→ **Problem details**
No pictures, please: print exactly the lines from the one that contains "grey dumbbell: 8 -> 9" through the last line of the listing.

→ **Records supplied**
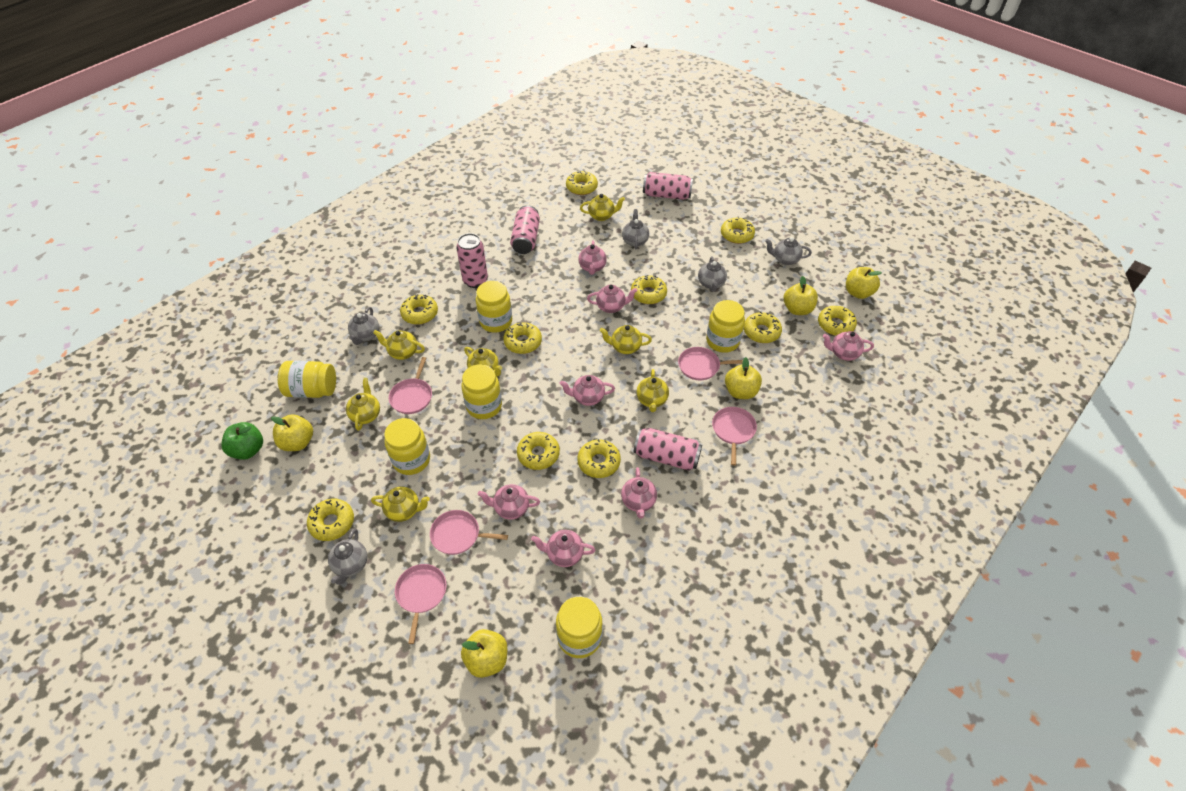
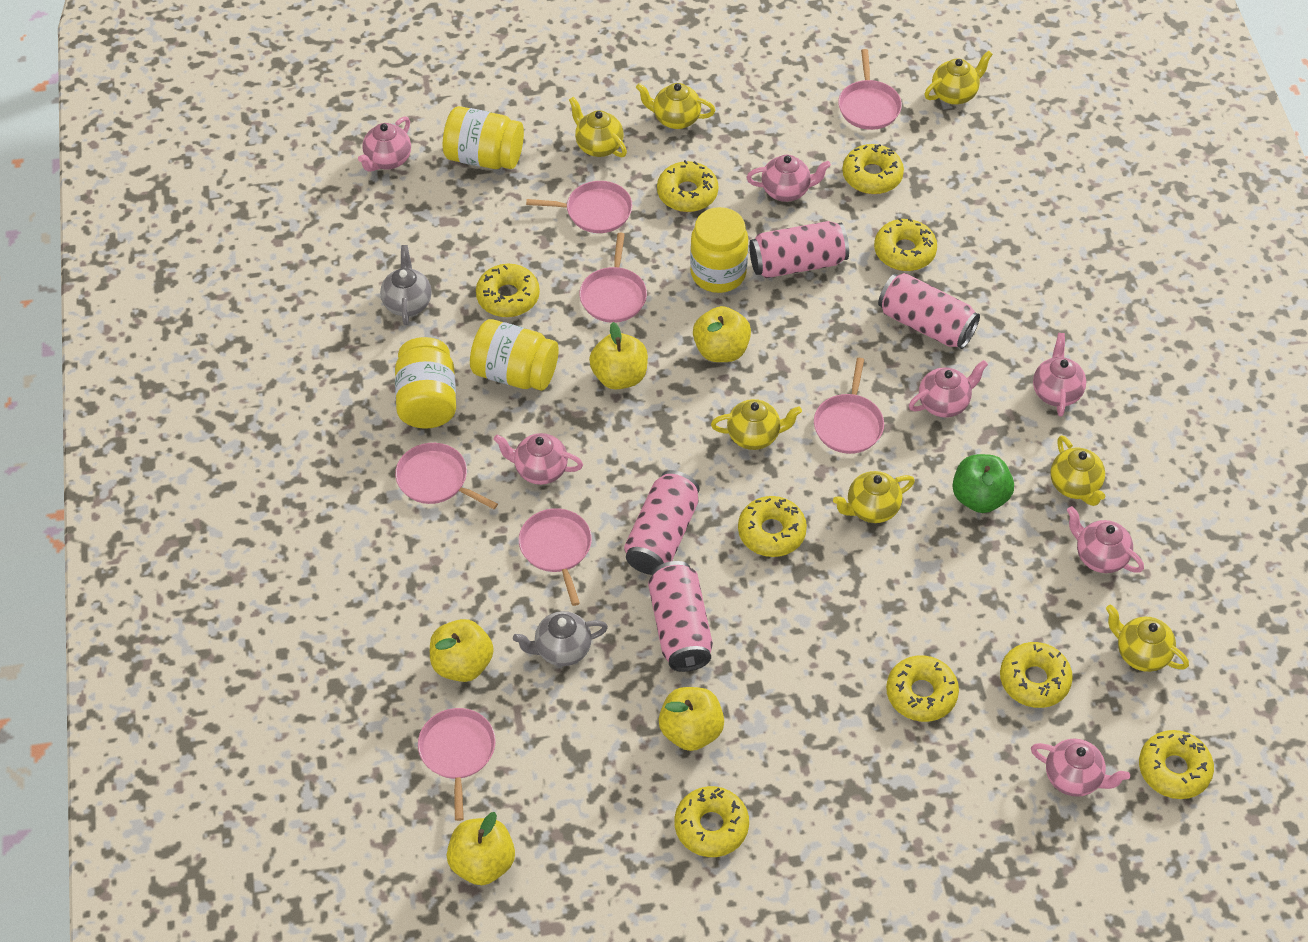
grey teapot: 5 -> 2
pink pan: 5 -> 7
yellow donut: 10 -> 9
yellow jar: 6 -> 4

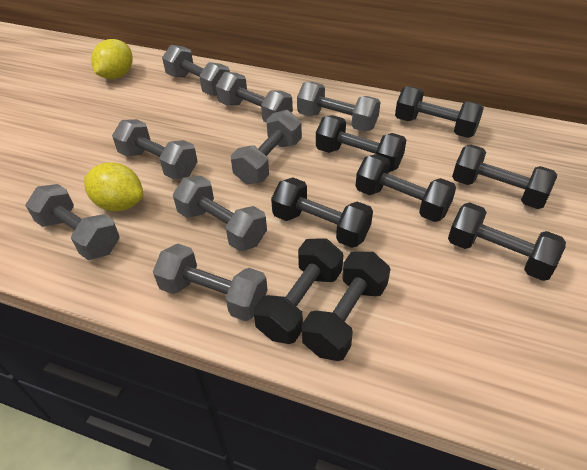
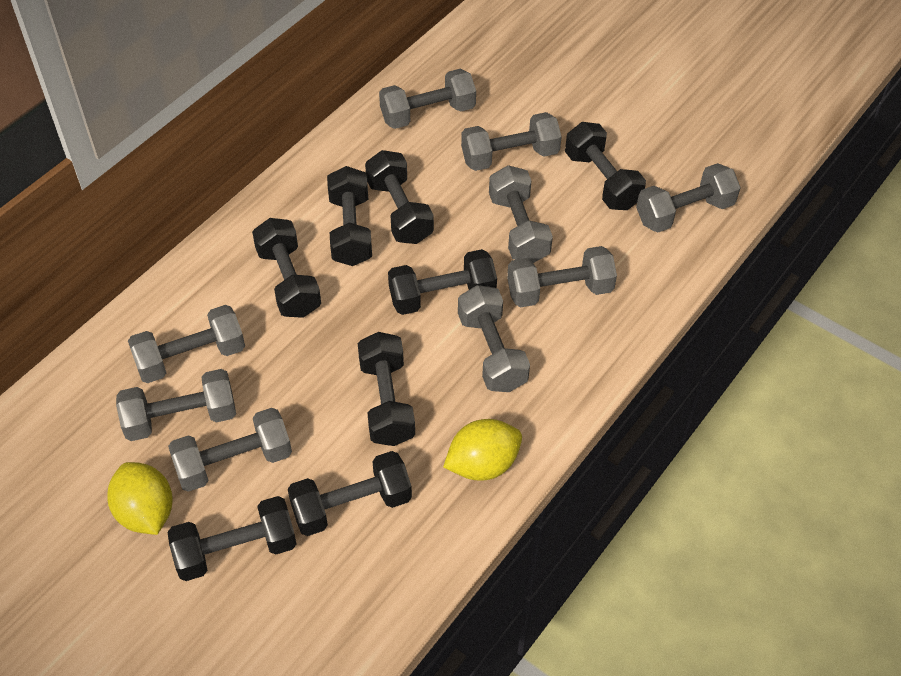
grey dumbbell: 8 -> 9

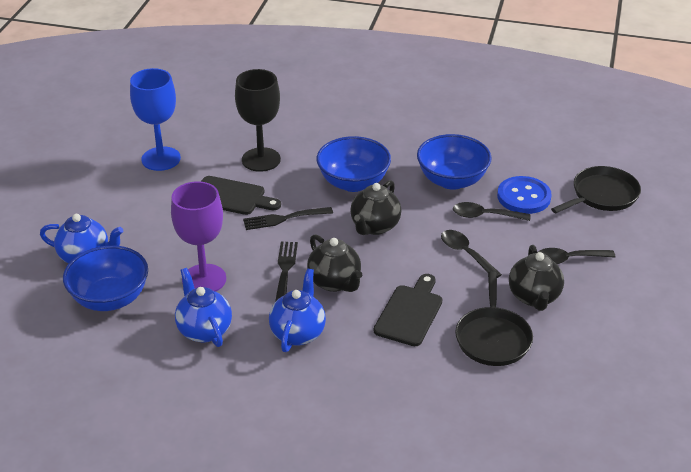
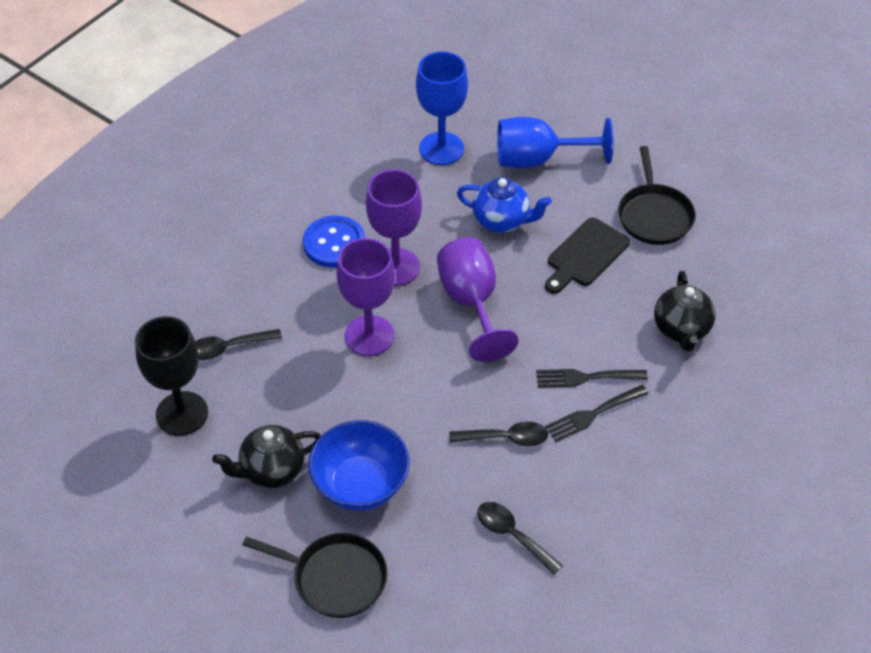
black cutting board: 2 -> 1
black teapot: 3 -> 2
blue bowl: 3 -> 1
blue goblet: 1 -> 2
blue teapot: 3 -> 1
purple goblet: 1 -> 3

→ **Finished task**
grey dumbbell: 8 -> 9

black cutting board: 2 -> 1
black teapot: 3 -> 2
blue bowl: 3 -> 1
blue goblet: 1 -> 2
blue teapot: 3 -> 1
purple goblet: 1 -> 3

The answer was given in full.